[Spatial reasoning data]
-------------------------

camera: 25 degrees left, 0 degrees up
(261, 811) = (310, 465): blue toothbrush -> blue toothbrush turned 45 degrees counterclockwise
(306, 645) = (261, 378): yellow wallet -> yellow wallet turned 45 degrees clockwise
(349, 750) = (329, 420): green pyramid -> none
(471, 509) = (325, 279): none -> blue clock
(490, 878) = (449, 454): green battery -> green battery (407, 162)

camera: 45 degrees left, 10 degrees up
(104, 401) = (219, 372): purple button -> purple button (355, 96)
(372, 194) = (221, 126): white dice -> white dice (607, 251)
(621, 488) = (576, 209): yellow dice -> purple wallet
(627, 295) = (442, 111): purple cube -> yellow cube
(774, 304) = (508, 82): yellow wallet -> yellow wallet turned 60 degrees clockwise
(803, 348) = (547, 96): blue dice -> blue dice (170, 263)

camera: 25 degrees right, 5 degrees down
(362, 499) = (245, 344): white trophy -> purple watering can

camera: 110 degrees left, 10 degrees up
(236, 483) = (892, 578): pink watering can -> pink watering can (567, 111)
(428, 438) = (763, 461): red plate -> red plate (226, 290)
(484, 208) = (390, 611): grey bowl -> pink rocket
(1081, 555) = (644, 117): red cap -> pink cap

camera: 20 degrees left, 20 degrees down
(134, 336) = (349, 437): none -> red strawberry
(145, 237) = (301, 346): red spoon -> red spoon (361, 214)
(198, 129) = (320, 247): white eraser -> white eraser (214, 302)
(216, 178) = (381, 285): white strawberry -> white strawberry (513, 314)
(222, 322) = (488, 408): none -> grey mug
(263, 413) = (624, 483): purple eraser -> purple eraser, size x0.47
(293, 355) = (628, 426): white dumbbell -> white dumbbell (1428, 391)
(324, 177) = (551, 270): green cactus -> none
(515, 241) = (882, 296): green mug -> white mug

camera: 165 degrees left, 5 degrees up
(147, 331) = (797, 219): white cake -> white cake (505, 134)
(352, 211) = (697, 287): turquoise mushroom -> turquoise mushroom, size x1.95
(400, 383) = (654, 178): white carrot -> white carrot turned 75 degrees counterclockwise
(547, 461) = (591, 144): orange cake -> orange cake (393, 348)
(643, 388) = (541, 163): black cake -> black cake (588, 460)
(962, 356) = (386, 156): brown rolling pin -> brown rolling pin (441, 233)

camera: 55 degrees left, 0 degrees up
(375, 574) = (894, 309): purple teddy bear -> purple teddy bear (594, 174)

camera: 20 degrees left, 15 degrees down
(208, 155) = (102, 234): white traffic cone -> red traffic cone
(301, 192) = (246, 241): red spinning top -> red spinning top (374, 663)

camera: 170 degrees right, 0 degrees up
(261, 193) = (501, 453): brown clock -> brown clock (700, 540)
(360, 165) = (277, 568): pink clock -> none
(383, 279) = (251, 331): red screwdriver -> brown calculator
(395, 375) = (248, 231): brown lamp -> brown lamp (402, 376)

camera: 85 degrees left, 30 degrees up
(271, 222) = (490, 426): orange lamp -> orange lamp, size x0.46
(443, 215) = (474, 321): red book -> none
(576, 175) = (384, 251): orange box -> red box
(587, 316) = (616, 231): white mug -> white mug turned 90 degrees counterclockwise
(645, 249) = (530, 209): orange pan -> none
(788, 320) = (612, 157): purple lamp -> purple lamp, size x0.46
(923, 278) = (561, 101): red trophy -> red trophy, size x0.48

-------------------------

Out of the data above, give again only the lines starting at the one holding "(362, 499) = (245, 344): white" and ending at the one holding "camera: 20 degrees left, 15 degrees down", unchanged.

Reply:
(362, 499) = (245, 344): white trophy -> purple watering can

camera: 110 degrees left, 10 degrees up
(236, 483) = (892, 578): pink watering can -> pink watering can (567, 111)
(428, 438) = (763, 461): red plate -> red plate (226, 290)
(484, 208) = (390, 611): grey bowl -> pink rocket
(1081, 555) = (644, 117): red cap -> pink cap

camera: 20 degrees left, 20 degrees down
(134, 336) = (349, 437): none -> red strawberry
(145, 237) = (301, 346): red spoon -> red spoon (361, 214)
(198, 129) = (320, 247): white eraser -> white eraser (214, 302)
(216, 178) = (381, 285): white strawberry -> white strawberry (513, 314)
(222, 322) = (488, 408): none -> grey mug
(263, 413) = (624, 483): purple eraser -> purple eraser, size x0.47
(293, 355) = (628, 426): white dumbbell -> white dumbbell (1428, 391)
(324, 177) = (551, 270): green cactus -> none
(515, 241) = (882, 296): green mug -> white mug

camera: 165 degrees left, 5 degrees up
(147, 331) = (797, 219): white cake -> white cake (505, 134)
(352, 211) = (697, 287): turquoise mushroom -> turquoise mushroom, size x1.95
(400, 383) = (654, 178): white carrot -> white carrot turned 75 degrees counterclockwise
(547, 461) = (591, 144): orange cake -> orange cake (393, 348)
(643, 388) = (541, 163): black cake -> black cake (588, 460)
(962, 356) = (386, 156): brown rolling pin -> brown rolling pin (441, 233)

camera: 55 degrees left, 0 degrees up
(375, 574) = (894, 309): purple teddy bear -> purple teddy bear (594, 174)

camera: 20 degrees left, 15 degrees down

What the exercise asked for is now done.